***** Data extract

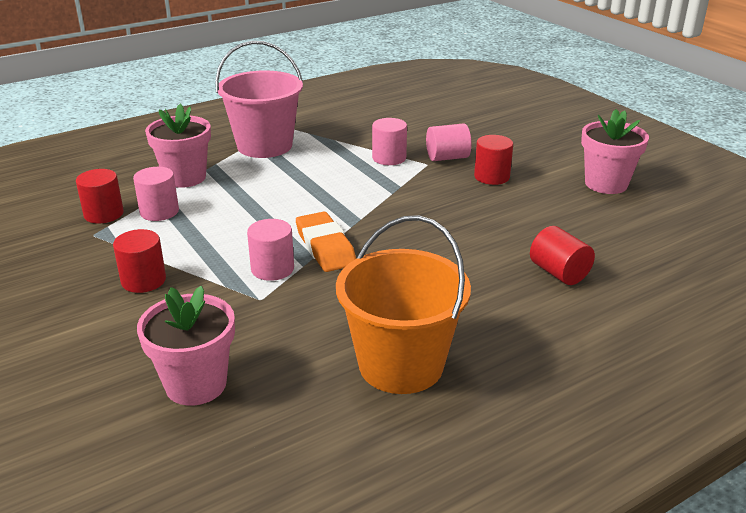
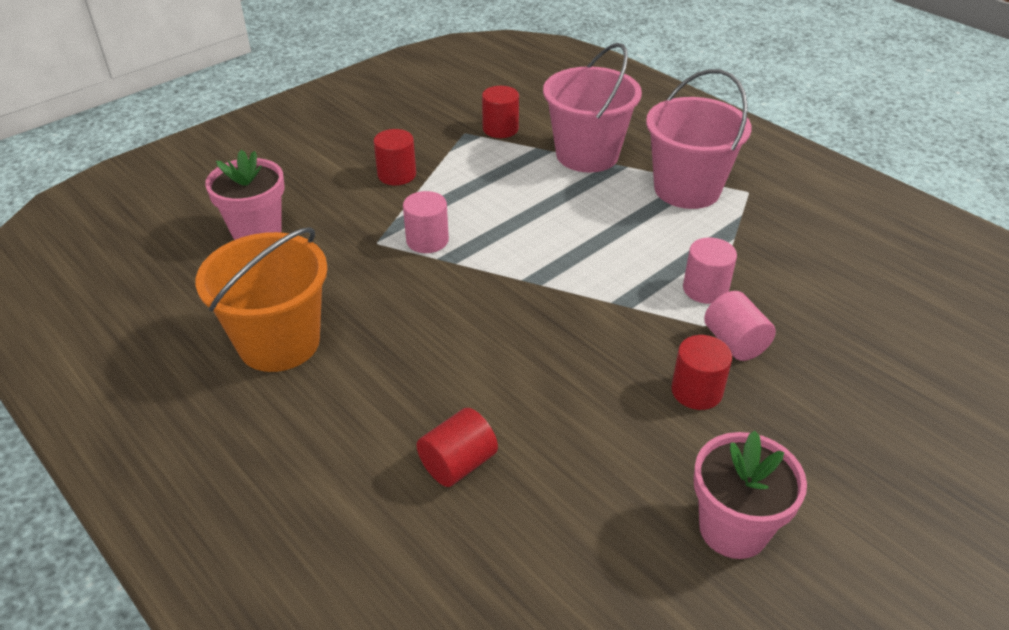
camera: 80 degrees right, 10 degrees up
(159, 212) = (514, 156): pink cylinder -> none
(185, 178) = (587, 155): pink flower pot -> pink bucket
(325, 247) = (474, 267): orange eraser -> none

**********

=== Problem statement ===
Across the data shown above, how many lines carry the string "none"? Reply with the figure by itself.

=== Solution to the exercise ===
2